» The problem
In the records below, begin at the line that has "R6: 22k (GND, SIG5) -> 22k (+9V, SIG5)" and stop after the line that has "R3: 8.2k (N2, N8) -> none"; quote those lines verbatim and nothing more.

Start of Block

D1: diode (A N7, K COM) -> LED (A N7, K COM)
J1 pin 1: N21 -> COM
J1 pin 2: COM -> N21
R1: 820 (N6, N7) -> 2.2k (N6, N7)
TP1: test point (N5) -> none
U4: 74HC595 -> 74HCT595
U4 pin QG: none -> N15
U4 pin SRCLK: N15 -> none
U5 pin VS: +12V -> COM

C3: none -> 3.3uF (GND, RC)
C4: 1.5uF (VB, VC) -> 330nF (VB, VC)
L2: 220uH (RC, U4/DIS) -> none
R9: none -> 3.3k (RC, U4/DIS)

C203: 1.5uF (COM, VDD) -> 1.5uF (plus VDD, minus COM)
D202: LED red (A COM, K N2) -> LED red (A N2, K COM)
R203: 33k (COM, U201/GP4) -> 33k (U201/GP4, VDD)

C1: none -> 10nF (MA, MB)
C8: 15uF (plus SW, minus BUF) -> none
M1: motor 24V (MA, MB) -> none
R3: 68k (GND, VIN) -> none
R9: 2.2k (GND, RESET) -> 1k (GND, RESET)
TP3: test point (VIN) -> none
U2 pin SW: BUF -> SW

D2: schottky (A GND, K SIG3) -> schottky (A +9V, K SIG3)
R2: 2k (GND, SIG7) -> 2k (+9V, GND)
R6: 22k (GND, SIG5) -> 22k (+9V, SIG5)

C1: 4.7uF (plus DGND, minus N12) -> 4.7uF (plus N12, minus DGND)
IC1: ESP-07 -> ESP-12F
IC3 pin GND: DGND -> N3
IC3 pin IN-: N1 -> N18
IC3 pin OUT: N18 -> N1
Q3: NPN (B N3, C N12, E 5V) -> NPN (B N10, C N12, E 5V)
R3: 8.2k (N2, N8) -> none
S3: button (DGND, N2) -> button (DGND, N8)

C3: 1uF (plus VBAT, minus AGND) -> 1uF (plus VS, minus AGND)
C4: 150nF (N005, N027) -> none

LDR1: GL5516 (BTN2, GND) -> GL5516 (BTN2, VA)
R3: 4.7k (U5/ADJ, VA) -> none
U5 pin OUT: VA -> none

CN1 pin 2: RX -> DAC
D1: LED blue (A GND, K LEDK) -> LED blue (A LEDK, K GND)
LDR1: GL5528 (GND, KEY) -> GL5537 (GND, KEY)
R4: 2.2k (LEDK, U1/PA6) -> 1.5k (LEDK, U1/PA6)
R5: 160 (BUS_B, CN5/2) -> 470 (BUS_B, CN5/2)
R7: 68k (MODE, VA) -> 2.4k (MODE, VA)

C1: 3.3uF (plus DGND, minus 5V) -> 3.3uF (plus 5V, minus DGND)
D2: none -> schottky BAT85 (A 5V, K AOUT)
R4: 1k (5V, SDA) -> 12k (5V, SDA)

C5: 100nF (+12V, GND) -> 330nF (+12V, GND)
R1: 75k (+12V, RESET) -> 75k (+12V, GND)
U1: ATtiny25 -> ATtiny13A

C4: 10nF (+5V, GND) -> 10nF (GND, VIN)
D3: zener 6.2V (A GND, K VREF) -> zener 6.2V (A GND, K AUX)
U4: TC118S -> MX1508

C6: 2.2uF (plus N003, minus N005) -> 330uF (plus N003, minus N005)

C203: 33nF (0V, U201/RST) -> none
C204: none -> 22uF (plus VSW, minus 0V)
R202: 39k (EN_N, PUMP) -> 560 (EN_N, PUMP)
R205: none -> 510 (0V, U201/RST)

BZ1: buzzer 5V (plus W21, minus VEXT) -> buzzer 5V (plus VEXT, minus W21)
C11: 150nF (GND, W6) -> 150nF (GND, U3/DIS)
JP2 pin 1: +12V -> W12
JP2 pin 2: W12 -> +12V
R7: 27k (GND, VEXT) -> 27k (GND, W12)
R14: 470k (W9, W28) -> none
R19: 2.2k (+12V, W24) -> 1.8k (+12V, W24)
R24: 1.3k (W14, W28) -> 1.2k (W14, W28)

End of Block

» Response to the exercise
R6: 22k (GND, SIG5) -> 22k (+9V, SIG5)

C1: 4.7uF (plus DGND, minus N12) -> 4.7uF (plus N12, minus DGND)
IC1: ESP-07 -> ESP-12F
IC3 pin GND: DGND -> N3
IC3 pin IN-: N1 -> N18
IC3 pin OUT: N18 -> N1
Q3: NPN (B N3, C N12, E 5V) -> NPN (B N10, C N12, E 5V)
R3: 8.2k (N2, N8) -> none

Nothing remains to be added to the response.